### Change detection outputs

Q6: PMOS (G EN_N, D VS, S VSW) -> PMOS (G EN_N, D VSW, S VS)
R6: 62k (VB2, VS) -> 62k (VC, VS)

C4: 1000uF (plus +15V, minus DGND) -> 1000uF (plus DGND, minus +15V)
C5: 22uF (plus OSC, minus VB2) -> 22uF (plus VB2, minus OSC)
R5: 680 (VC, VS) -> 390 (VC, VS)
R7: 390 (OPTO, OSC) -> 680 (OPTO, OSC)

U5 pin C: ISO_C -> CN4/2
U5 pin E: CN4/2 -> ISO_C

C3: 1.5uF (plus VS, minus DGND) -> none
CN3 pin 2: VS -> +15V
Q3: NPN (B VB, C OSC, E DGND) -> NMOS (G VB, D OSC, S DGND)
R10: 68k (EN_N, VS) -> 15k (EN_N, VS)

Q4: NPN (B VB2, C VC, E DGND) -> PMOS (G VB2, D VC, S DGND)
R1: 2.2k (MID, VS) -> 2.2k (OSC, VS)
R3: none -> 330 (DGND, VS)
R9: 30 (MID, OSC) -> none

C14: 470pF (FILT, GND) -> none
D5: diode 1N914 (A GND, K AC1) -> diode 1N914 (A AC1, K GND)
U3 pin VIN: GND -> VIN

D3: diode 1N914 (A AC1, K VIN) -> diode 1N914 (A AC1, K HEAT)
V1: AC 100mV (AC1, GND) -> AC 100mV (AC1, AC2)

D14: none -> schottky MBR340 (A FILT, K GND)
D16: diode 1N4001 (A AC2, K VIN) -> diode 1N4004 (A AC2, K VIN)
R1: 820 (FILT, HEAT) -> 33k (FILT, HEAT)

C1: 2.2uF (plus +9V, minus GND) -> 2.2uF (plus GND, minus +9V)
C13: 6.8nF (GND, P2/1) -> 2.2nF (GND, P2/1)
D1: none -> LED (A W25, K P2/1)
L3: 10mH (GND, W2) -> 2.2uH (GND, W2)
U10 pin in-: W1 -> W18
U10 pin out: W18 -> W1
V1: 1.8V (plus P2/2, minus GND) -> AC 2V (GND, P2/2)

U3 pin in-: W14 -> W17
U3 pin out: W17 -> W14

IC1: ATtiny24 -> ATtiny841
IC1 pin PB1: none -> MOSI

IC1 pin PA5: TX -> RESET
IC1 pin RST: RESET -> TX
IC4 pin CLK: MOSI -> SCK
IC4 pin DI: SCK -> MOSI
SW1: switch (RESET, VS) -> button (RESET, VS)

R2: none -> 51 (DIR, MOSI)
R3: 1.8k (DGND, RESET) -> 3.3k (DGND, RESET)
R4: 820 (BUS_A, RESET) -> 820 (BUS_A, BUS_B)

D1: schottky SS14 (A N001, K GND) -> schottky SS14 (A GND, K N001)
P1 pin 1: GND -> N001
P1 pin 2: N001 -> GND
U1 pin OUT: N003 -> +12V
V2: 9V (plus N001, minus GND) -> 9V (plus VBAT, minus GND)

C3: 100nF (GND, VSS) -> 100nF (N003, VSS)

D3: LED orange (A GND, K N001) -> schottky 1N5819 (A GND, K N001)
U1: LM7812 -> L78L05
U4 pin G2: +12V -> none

### To do
Exact copies of the lines from the one holding "Q3: NPN (B VB, C" through the last line above, and only those, make up the answer.

### Completed exercise
Q3: NPN (B VB, C OSC, E DGND) -> NMOS (G VB, D OSC, S DGND)
R10: 68k (EN_N, VS) -> 15k (EN_N, VS)

Q4: NPN (B VB2, C VC, E DGND) -> PMOS (G VB2, D VC, S DGND)
R1: 2.2k (MID, VS) -> 2.2k (OSC, VS)
R3: none -> 330 (DGND, VS)
R9: 30 (MID, OSC) -> none

C14: 470pF (FILT, GND) -> none
D5: diode 1N914 (A GND, K AC1) -> diode 1N914 (A AC1, K GND)
U3 pin VIN: GND -> VIN

D3: diode 1N914 (A AC1, K VIN) -> diode 1N914 (A AC1, K HEAT)
V1: AC 100mV (AC1, GND) -> AC 100mV (AC1, AC2)

D14: none -> schottky MBR340 (A FILT, K GND)
D16: diode 1N4001 (A AC2, K VIN) -> diode 1N4004 (A AC2, K VIN)
R1: 820 (FILT, HEAT) -> 33k (FILT, HEAT)

C1: 2.2uF (plus +9V, minus GND) -> 2.2uF (plus GND, minus +9V)
C13: 6.8nF (GND, P2/1) -> 2.2nF (GND, P2/1)
D1: none -> LED (A W25, K P2/1)
L3: 10mH (GND, W2) -> 2.2uH (GND, W2)
U10 pin in-: W1 -> W18
U10 pin out: W18 -> W1
V1: 1.8V (plus P2/2, minus GND) -> AC 2V (GND, P2/2)

U3 pin in-: W14 -> W17
U3 pin out: W17 -> W14

IC1: ATtiny24 -> ATtiny841
IC1 pin PB1: none -> MOSI

IC1 pin PA5: TX -> RESET
IC1 pin RST: RESET -> TX
IC4 pin CLK: MOSI -> SCK
IC4 pin DI: SCK -> MOSI
SW1: switch (RESET, VS) -> button (RESET, VS)

R2: none -> 51 (DIR, MOSI)
R3: 1.8k (DGND, RESET) -> 3.3k (DGND, RESET)
R4: 820 (BUS_A, RESET) -> 820 (BUS_A, BUS_B)

D1: schottky SS14 (A N001, K GND) -> schottky SS14 (A GND, K N001)
P1 pin 1: GND -> N001
P1 pin 2: N001 -> GND
U1 pin OUT: N003 -> +12V
V2: 9V (plus N001, minus GND) -> 9V (plus VBAT, minus GND)

C3: 100nF (GND, VSS) -> 100nF (N003, VSS)

D3: LED orange (A GND, K N001) -> schottky 1N5819 (A GND, K N001)
U1: LM7812 -> L78L05
U4 pin G2: +12V -> none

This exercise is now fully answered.